Collect every line in the rows below that contains the string "kern". Case counts.
─── Data for the task ───
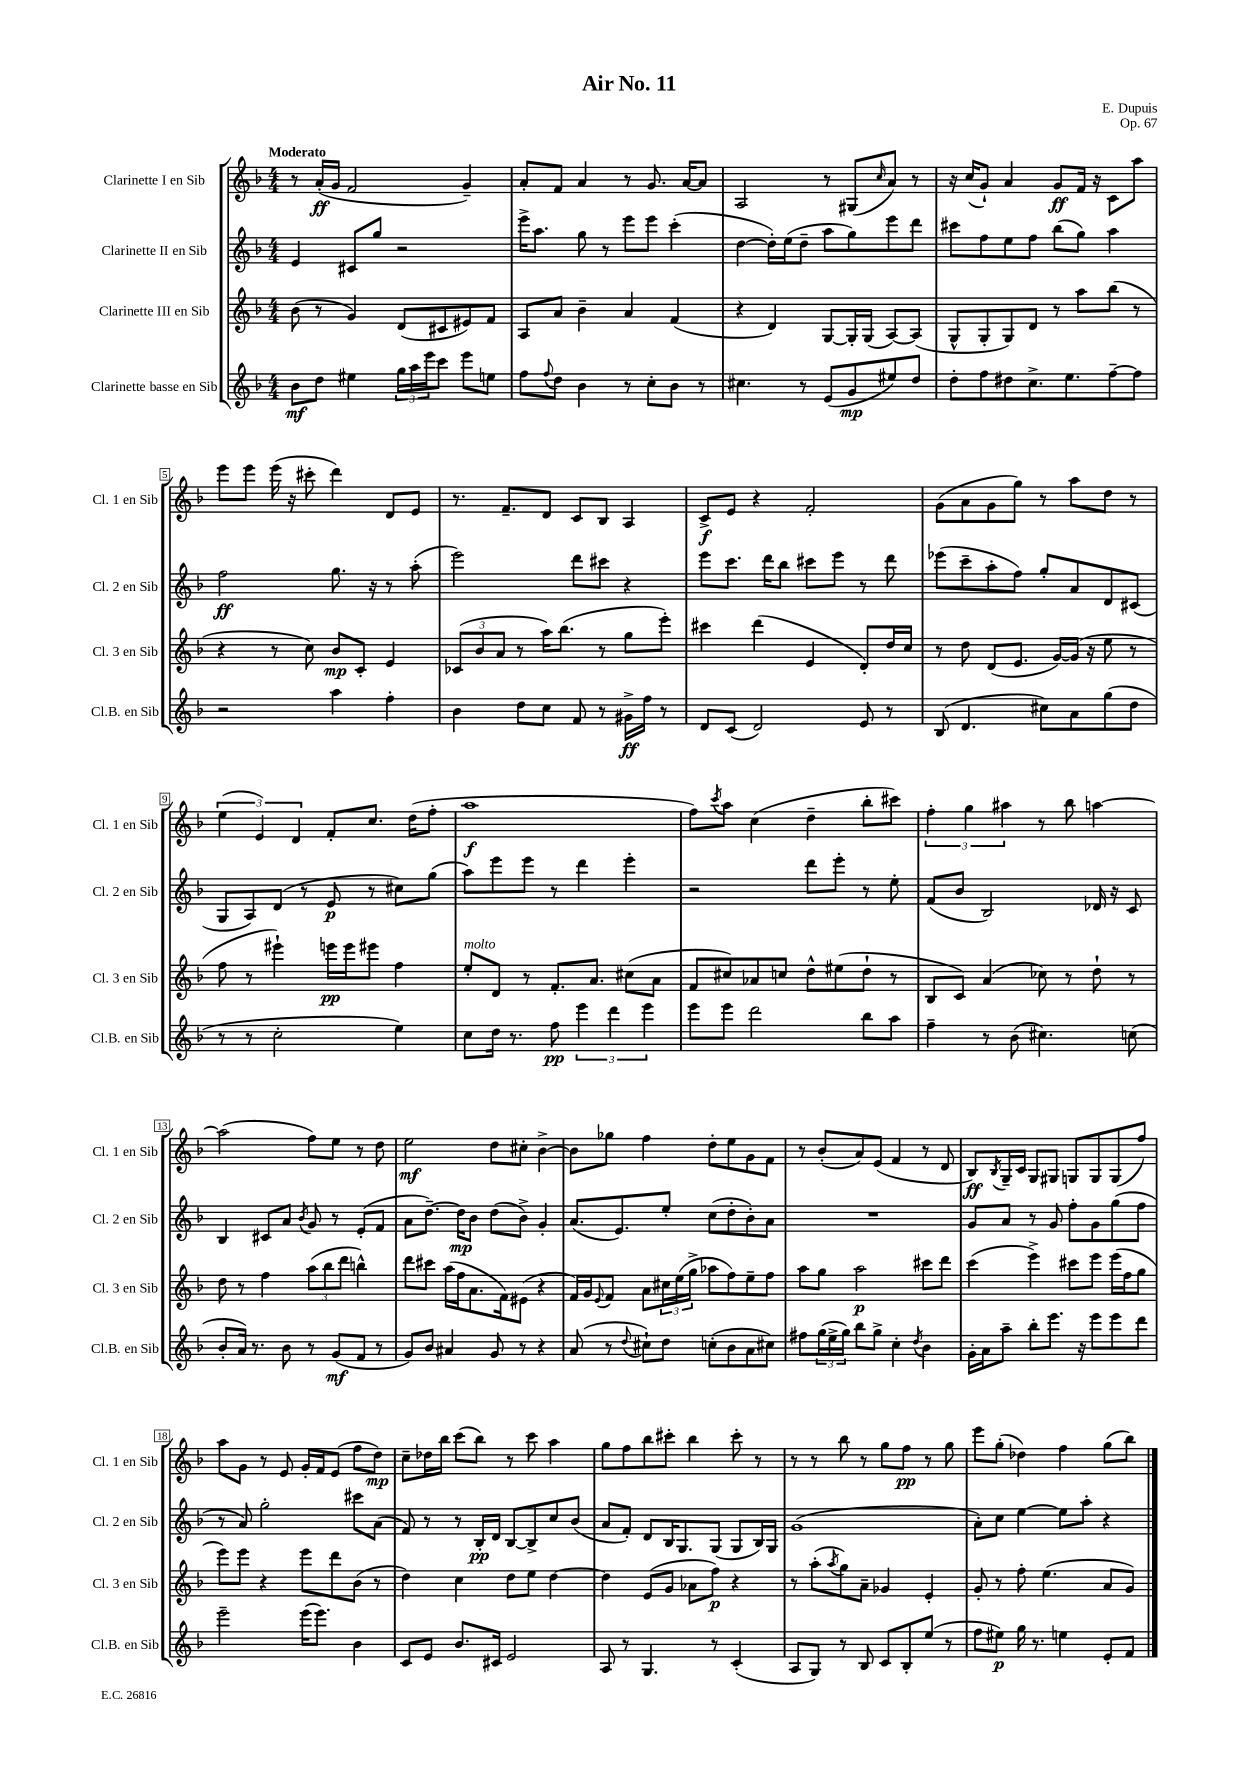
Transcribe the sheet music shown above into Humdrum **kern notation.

**kern	**kern	**kern	**kern
*staff4	*staff3	*staff2	*staff1
*clefG2	*clefG2	*clefG2	*clefG2
*k[b-]	*k[b-]	*k[b-]	*k[b-]
*M4/4	*M4/4	*M4/4	*M4/4
8b-	(8b-	4e	8r
8dd	8r	.	(16a'
.	.	.	16g
4ee#	4g)	8c#	2f
.	.	8gg	.
24gg	(8d	2r	.
24aa	.	.	.
24eee	.	.	.
8ccc	8c#	.	.
8eee	8e#)	.	4g~)
8ee	8f	.	.
=	=	=	=
8ff	8A	16eee^	8a'
.	.	8.aa	.
8qqff	.	.	.
8dd	8a	.	8f
4b-	4b-~	8gg	4a
.	.	8r	.
8r	4a	8eee	8r
8cc'	.	8eee	8.g
8b-	(4f	(4ccc'	.
.	.	.	[16a
8r	.	.	8a]
=	=	=	=
4.cc#	4r	[4dd	2A
.	4d)	16dd'])	.
.	.	(16ee	.
8r	.	8dd~	.
(8e	[8G	8aa	8r
8g	16G']	8gg)	(8G#
.	(16G	.	.
.	.	.	16qqcc
8ee#)	[8A)	8eee	8a)
8dd	(8A]	8ddd	8r
=	=	=	=
8dd'	8G^^	8ccc#	16r
.	.	.	(16cc
8ff	8G'	8ff	8g`)
8dd#	8G)	8ee	4a
8.cc^	8d	8ff	.
.	8r	(8bb-	8g
8.ee	.	.	.
.	8aa	8gg)	16f
.	.	.	16r
[8ff~	(8bb-	4aa	8c
8ff]	8r	.	8aa
=	=	=	=
2r	4r	2ff	8eee
.	.	.	8eee
.	8r	.	(16eee
.	.	.	16r
.	8cc)	.	8ccc#'
4aa	8b-	8.gg	4ddd)
.	8c'	.	.
.	.	16r	.
4ff'	4e	8r	8d
.	.	(8aa'	8e
=	=	=	=
4b-	(12c-	2eee)	8.r
.	12b-	.	.
.	12a	.	.
.	.	.	8.f~
8dd	8r	.	.
8cc	16aa)	.	8d
.	(8.bb-	.	.
8f	.	8ddd	8c
8r	8r	8ccc#	8B-
16g#^	8gg	4r	4A
16ff	.	.	.
8r	8eee')	.	.
=	=	=	=
8d	4ccc#	8eee	8c^
(8c	.	8.ccc	8e
2d)	(4ddd	.	4r
.	.	16ddd	.
.	.	8bb-	.
.	4e	8ccc#	2f'
.	.	8eee	.
8e	8d')	8r	.
8r	16dd	8ddd	.
.	16cc	.	.
=	=	=	=
(8B-	8r	(8eee-	(8g
4.d	8dd	8ccc~	8a
.	(8d	8aa'	8g
.	8.e	8ff)	8gg)
8cc#)	.	8gg'	8r
.	[16g)	.	.
8a	(16g]	8a	8aa
.	16r	.	.
(8gg	8ee	8d	8dd
8dd	8r	(8c#	8r
=	=	=	=
8r	8ff	8G	(6ee
8r	8r	8A)	.
.	.	.	6e)
2cc'	4eee#`)	(8d	.
.	.	.	6d
.	.	8r	.
.	16eee	8e	8f'
.	16eee	.	.
.	8eee#	8r	8.cc
4ee)	4ff	8cc#)	.
.	.	.	(16dd
.	.	(8gg	8ff'
=	=	=	=
8cc	8ee'	8aa)	1aa
16dd	8d	8eee	.
8.r	.	.	.
.	8r	8eee	.
8ff	8.f'	8r	.
6eee	.	4ddd	.
.	8.a	.	.
6ddd	.	.	.
.	(8cc#	4eee'	.
6eee	.	.	.
.	8a	.	.
=	=	=	=
8eee	8f	2r	8ff)
.	.	.	8qccc
8eee	8cc#)	.	8aa
2ddd	8a-	.	(4cc
.	8cc	.	.
.	8dd^^	8ddd	4dd~
.	(8ee#	8eee'	.
8bb-	8dd`	8r	8bb-'
8aa	8r	8ee'	8ccc#)
=	=	=	=
4ff~	8B-	(8f	6ff'
.	8c)	8b-	.
.	.	.	6gg
8r	(4a	2B-)	.
.	.	.	6aa#
(8b-	.	.	.
4.cc#)	8cc-)	.	8r
.	8r	.	8bb-
.	8dd`	16d-	[4aa
.	.	16r	.
(8cc	8r	8c	.
=	=	=	=
8b-'	8dd	4B-	(2aa]
16a)	8r	.	.
8.r	.	.	.
.	4ff	8c#	.
8b-	.	8a	.
.	.	8qb-	.
8r	(12aa	8g	8ff)
.	12bb-	.	.
(8g	.	8r	8ee
.	12ddd	.	.
8f	4bb^^)	(8e'	8r
8r	.	8f	8dd
=	=	=	=
8g)	8ddd	8a	2ee
8b-	8ccc#	[8.dd~)	.
4a#	(16aa	.	.
.	16ff	16dd]	.
.	8.a	8b-	.
8g	.	(8dd	8dd
.	16f)	.	.
8r	(8e#	8b-^)	8cc#'
4r	4r	4g'	[4b-^
=	=	=	=
(8a	16f)	(8.a	8b-]
.	16g	.	.
.	8qqe	.	.
8r	8f	.	8gg-
.	.	8.e)	.
8qqdd	.	.	.
8cc#`)	8a	.	4ff
8dd	24cc#	8ee'	.
.	(24ee	.	.
.	24gg^	.	.
(8cc'	8aa-	(8cc	8dd'
8b-	8ff)	8dd'	8ee
8a	8ee~	8b-')	8g
8cc#)	8ff	8a	8f
=	=	=	=
8ff#	8aa	1r	8r
(24gg	8gg	.	(8b-'
24ee^	.	.	.
24gg)	.	.	.
8bb-	2aa	.	8a)
8gg^	.	.	(8e
4cc'	.	.	4f
8qdd	.	.	.
4b-	8ccc#	.	8r
.	8ddd	.	8d
=	=	=	=
16g'	(4ccc	8g	8B-)
16a	.	.	.
.	.	.	8qB-
8aa~	.	8a	16G~
.	.	.	16c
8bb-'	4eee^)	8r	8G
8.eee	.	8g	8G#
.	8ccc#	8ff'	8G
16r	.	.	.
8eee	8eee	8g	8G
8eee	(16eee	(8gg	(8G
.	16ff	.	.
8ddd	8gg	8ff	8ff)
=	=	=	=
2eee~	8eee)	8r	8aa
.	8eee	8a)	8g
.	4r	2gg'	8r
.	.	.	8e
(16eee	8eee	.	16g'
8.eee)	.	.	16f
.	8ddd	.	(8e
4b-	(8b-	8ccc#	8ff
.	8r	(8a	8dd)
=	=	=	=
8c	4dd)	8f)	8cc~
8e	.	8r	16dd-
.	.	.	16bb-
8.b-	4cc	8r	(8ccc
.	.	16B-'	8bb-)
16c#	.	16d	.
2e	8dd	[8B-	8r
.	8ee	8B-^]	8ccc
.	[4dd	8cc	4aa
.	.	(8b-	.
=	=	=	=
8A	4dd]	8a	8gg
8r	.	8f')	8ff
4.G	(8e	8d	8bb-
.	8g	16B-	8ccc#'
.	.	8.G	.
.	8a-	.	4bb-
8r	8ff)	(8G	.
(4c'	4r	8G	8ccc#'
.	.	16B-)	8r
.	.	16G	.
=	=	=	=
8A	8r	(1g	8r
8G)	(8aa'	.	8r
.	8qaa	.	.
8r	8gg)	.	8bb-
8B-	8a~	.	8r
8c	4g-	.	8gg
8B-'	.	.	8ff
(8ee	4e'	.	8r
8r	.	.	8gg
=	=	=	=
8ff	8g'	8a')	8eee
8ee#)	8r	8cc	(8gg'
16gg	8ff'	[4ee	4dd-)
8.r	.	.	.
.	(4.ee	.	.
4ee	.	8ee]	4ff
.	.	8aa'	.
8e'	8a	4r	(8gg
8f	8g)	.	8bb-)
==	==	==	==
*-	*-	*-	*-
───
▶ Problem solution
Transcribe the sheet music shown above into Humdrum **kern notation.
**kern	**kern	**kern	**kern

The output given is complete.